Nothing other than an exact copy of the records should be returned.

--- INPUT FOR THIS TASK Enclosed Below ---

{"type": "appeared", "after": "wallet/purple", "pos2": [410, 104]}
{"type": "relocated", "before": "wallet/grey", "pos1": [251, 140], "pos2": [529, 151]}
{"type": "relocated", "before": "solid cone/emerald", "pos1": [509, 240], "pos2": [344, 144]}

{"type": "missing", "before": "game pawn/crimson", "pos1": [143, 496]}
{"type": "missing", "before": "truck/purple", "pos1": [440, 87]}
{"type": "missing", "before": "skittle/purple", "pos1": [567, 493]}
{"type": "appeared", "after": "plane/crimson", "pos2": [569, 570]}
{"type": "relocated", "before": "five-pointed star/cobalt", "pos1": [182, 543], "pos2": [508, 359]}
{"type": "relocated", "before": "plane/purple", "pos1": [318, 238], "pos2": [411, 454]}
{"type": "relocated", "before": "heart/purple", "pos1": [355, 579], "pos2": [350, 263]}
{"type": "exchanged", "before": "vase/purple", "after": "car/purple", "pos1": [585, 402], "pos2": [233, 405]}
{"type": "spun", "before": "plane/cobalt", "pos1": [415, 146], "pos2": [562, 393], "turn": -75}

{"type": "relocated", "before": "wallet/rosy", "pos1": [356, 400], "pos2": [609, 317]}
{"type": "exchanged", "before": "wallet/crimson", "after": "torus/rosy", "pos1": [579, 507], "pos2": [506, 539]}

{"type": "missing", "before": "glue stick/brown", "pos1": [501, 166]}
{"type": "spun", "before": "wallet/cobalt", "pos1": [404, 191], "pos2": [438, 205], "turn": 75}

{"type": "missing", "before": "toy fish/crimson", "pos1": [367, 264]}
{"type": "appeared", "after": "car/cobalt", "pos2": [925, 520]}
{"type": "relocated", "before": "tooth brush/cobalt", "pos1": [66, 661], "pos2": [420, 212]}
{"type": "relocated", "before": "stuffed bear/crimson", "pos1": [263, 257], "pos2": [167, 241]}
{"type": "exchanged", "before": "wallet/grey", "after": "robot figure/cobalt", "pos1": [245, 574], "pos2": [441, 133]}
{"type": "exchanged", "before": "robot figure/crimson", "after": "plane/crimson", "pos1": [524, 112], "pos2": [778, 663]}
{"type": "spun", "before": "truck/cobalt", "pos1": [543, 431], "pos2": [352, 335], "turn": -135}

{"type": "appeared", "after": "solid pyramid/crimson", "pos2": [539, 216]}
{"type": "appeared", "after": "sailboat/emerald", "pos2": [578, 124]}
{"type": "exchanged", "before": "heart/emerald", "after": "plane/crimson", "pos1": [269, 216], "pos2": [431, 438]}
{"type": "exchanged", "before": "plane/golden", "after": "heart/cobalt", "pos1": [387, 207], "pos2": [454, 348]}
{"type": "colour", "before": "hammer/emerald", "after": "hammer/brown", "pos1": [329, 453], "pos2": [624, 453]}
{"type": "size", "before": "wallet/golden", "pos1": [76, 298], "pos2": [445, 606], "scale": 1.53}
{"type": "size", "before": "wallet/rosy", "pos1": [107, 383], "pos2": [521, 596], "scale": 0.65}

--- End of Enclosed INPUT FOR THIS TASK ---

#### ANSWER TO THIS EXERCISE:
{"type": "appeared", "after": "wallet/purple", "pos2": [410, 104]}
{"type": "relocated", "before": "wallet/grey", "pos1": [251, 140], "pos2": [529, 151]}
{"type": "relocated", "before": "solid cone/emerald", "pos1": [509, 240], "pos2": [344, 144]}

{"type": "missing", "before": "game pawn/crimson", "pos1": [143, 496]}
{"type": "missing", "before": "truck/purple", "pos1": [440, 87]}
{"type": "missing", "before": "skittle/purple", "pos1": [567, 493]}
{"type": "appeared", "after": "plane/crimson", "pos2": [569, 570]}
{"type": "relocated", "before": "five-pointed star/cobalt", "pos1": [182, 543], "pos2": [508, 359]}
{"type": "relocated", "before": "plane/purple", "pos1": [318, 238], "pos2": [411, 454]}
{"type": "relocated", "before": "heart/purple", "pos1": [355, 579], "pos2": [350, 263]}
{"type": "exchanged", "before": "vase/purple", "after": "car/purple", "pos1": [585, 402], "pos2": [233, 405]}
{"type": "spun", "before": "plane/cobalt", "pos1": [415, 146], "pos2": [562, 393], "turn": -75}

{"type": "relocated", "before": "wallet/rosy", "pos1": [356, 400], "pos2": [609, 317]}
{"type": "exchanged", "before": "wallet/crimson", "after": "torus/rosy", "pos1": [579, 507], "pos2": [506, 539]}

{"type": "missing", "before": "glue stick/brown", "pos1": [501, 166]}
{"type": "spun", "before": "wallet/cobalt", "pos1": [404, 191], "pos2": [438, 205], "turn": 75}

{"type": "missing", "before": "toy fish/crimson", "pos1": [367, 264]}
{"type": "appeared", "after": "car/cobalt", "pos2": [925, 520]}
{"type": "relocated", "before": "tooth brush/cobalt", "pos1": [66, 661], "pos2": [420, 212]}
{"type": "relocated", "before": "stuffed bear/crimson", "pos1": [263, 257], "pos2": [167, 241]}
{"type": "exchanged", "before": "wallet/grey", "after": "robot figure/cobalt", "pos1": [245, 574], "pos2": [441, 133]}
{"type": "exchanged", "before": "robot figure/crimson", "after": "plane/crimson", "pos1": [524, 112], "pos2": [778, 663]}
{"type": "spun", "before": "truck/cobalt", "pos1": [543, 431], "pos2": [352, 335], "turn": -135}

{"type": "appeared", "after": "solid pyramid/crimson", "pos2": [539, 216]}
{"type": "appeared", "after": "sailboat/emerald", "pos2": [578, 124]}
{"type": "exchanged", "before": "heart/emerald", "after": "plane/crimson", "pos1": [269, 216], "pos2": [431, 438]}
{"type": "exchanged", "before": "plane/golden", "after": "heart/cobalt", "pos1": [387, 207], "pos2": [454, 348]}
{"type": "colour", "before": "hammer/emerald", "after": "hammer/brown", "pos1": [329, 453], "pos2": [624, 453]}
{"type": "size", "before": "wallet/golden", "pos1": [76, 298], "pos2": [445, 606], "scale": 1.53}
{"type": "size", "before": "wallet/rosy", "pos1": [107, 383], "pos2": [521, 596], "scale": 0.65}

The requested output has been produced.